═══ SUPPLIED DATA ═══

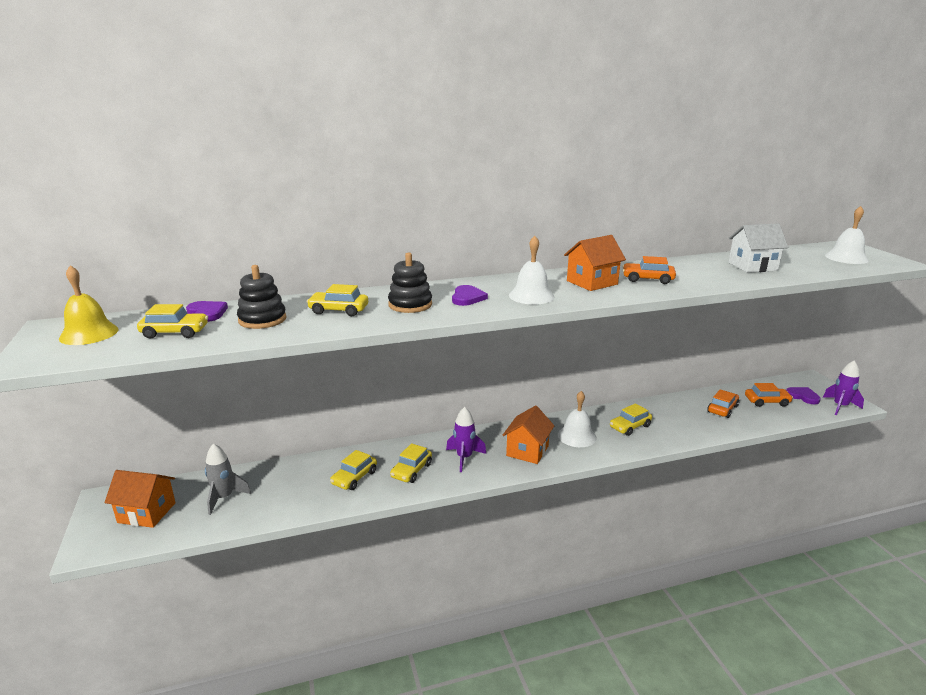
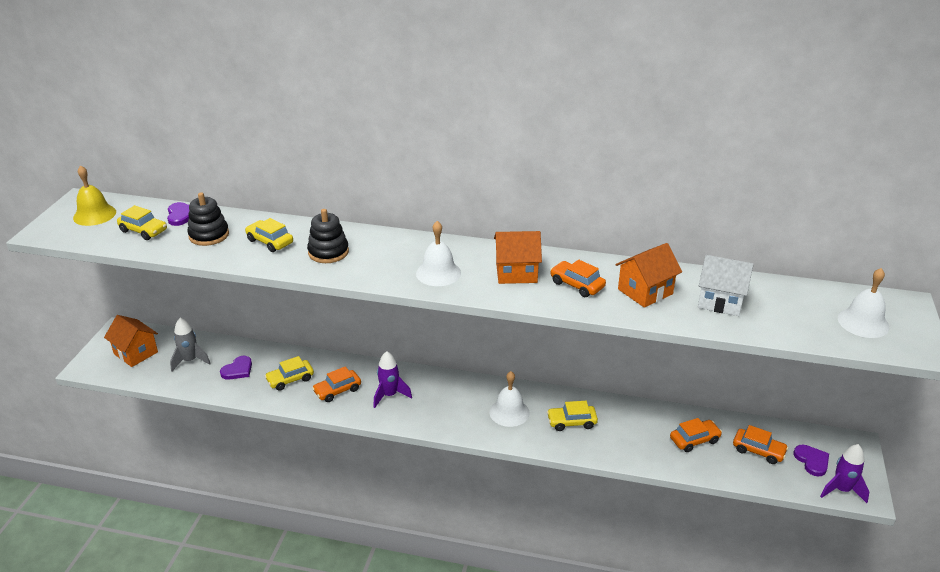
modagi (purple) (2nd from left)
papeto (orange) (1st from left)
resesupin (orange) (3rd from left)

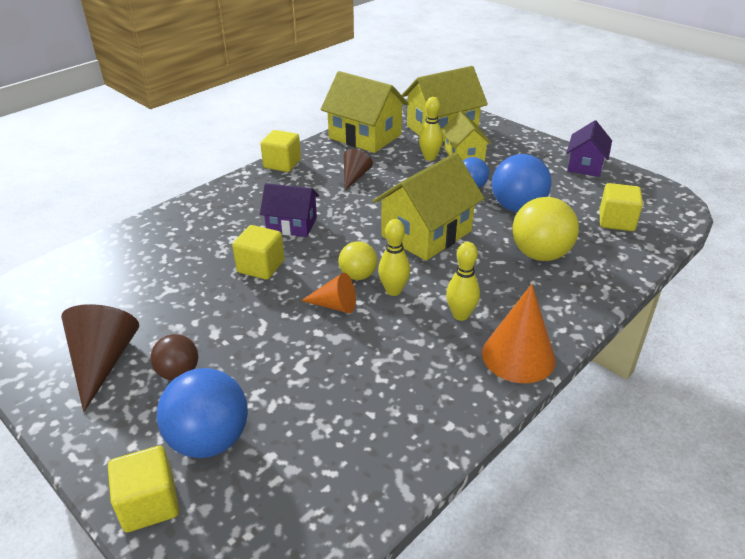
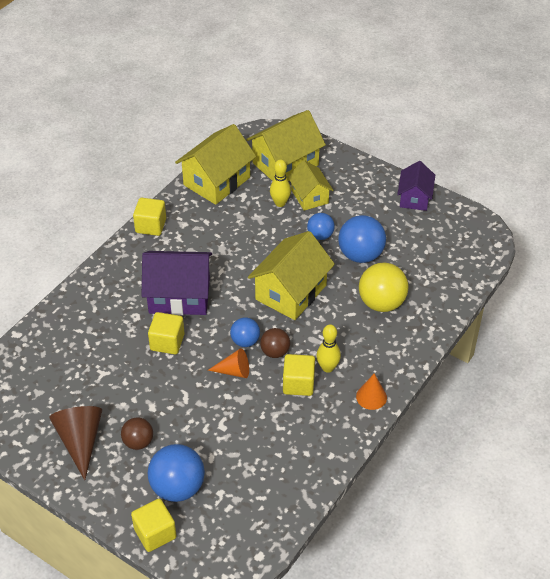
resesupin (purple) (1st from left)
resesupin (yellow) (1st from left)
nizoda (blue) (2nd from left)
nizoda (brown) (2nd from left)
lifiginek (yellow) (4th from left)
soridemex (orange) (2nd from left)
soridemex (brown) (2nd from left in the first image)

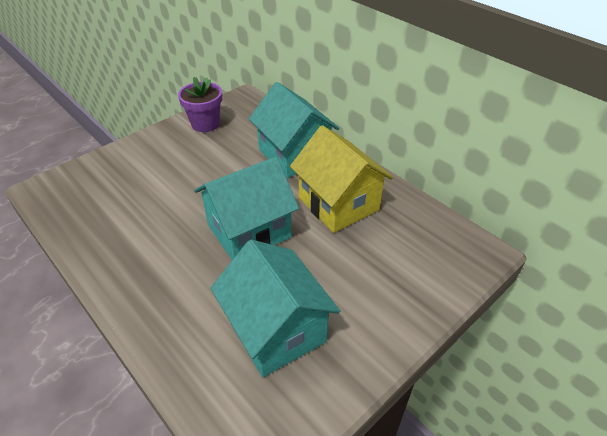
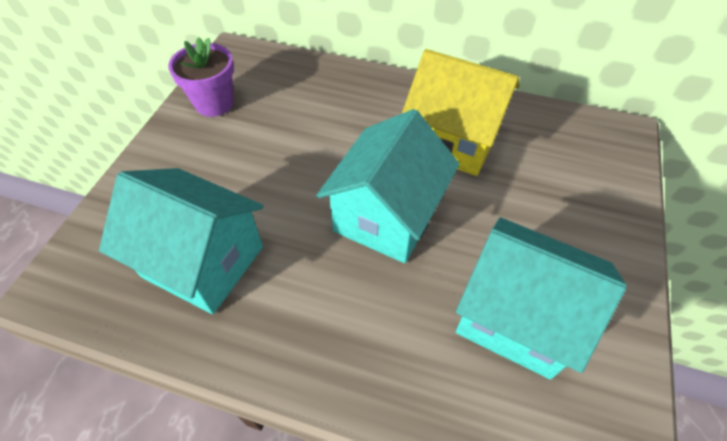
resesupin (turquoise) (1st from left)

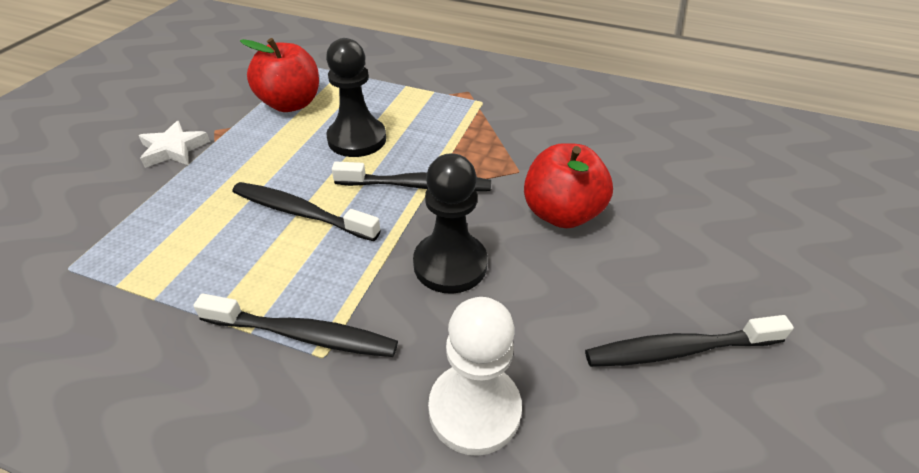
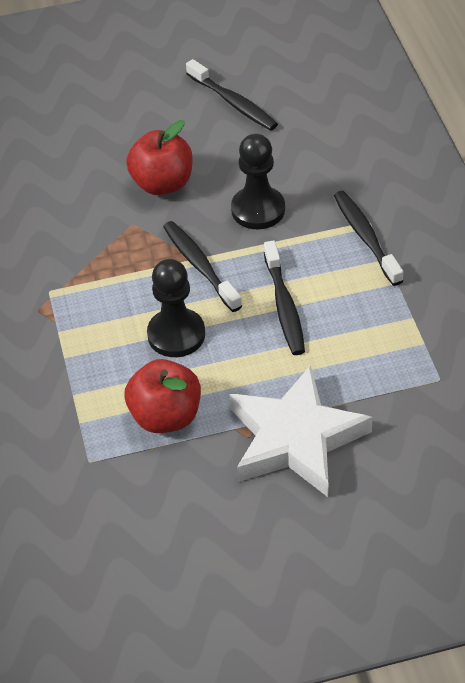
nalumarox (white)
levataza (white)

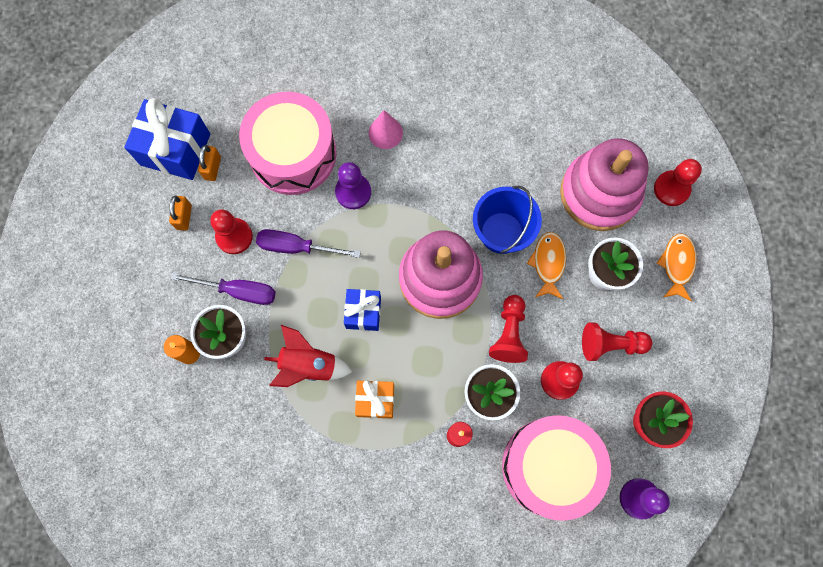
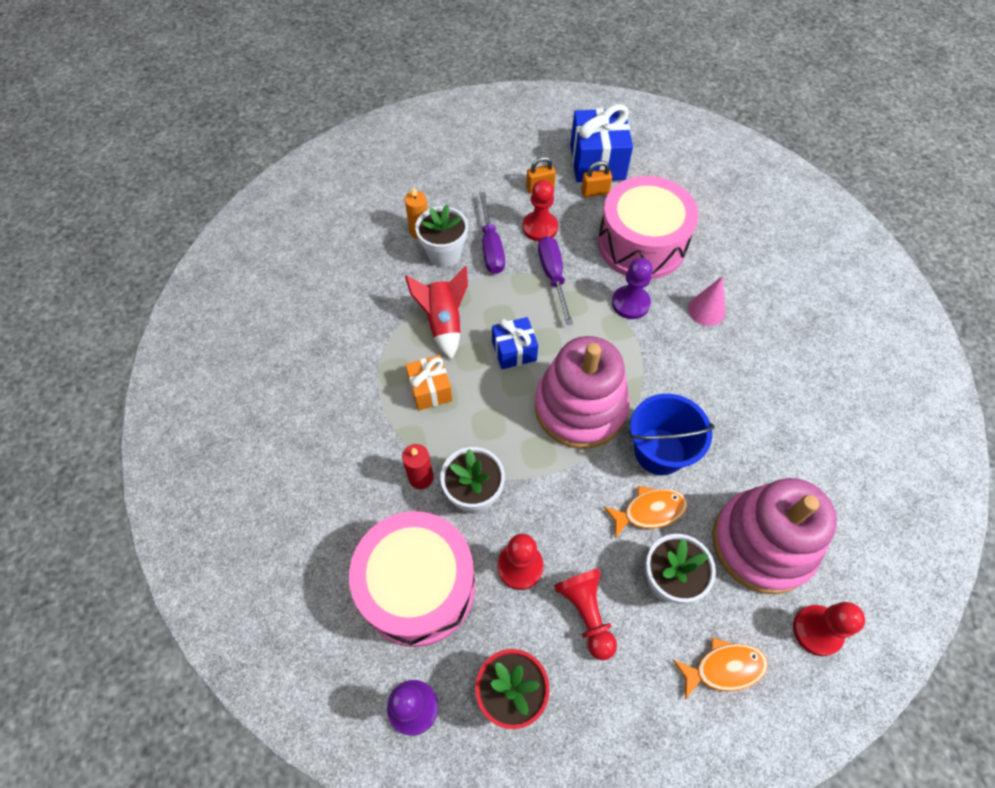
levataza (red) (2nd from left in the first image)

═══

• GOAL OF THE EXERCISE: Give the data again exactly as written, with all pictures left out.

• RESULT:
modagi (purple) (2nd from left)
papeto (orange) (1st from left)
resesupin (orange) (3rd from left)

resesupin (purple) (1st from left)
resesupin (yellow) (1st from left)
nizoda (blue) (2nd from left)
nizoda (brown) (2nd from left)
lifiginek (yellow) (4th from left)
soridemex (orange) (2nd from left)
soridemex (brown) (2nd from left in the first image)

resesupin (turquoise) (1st from left)

nalumarox (white)
levataza (white)

levataza (red) (2nd from left in the first image)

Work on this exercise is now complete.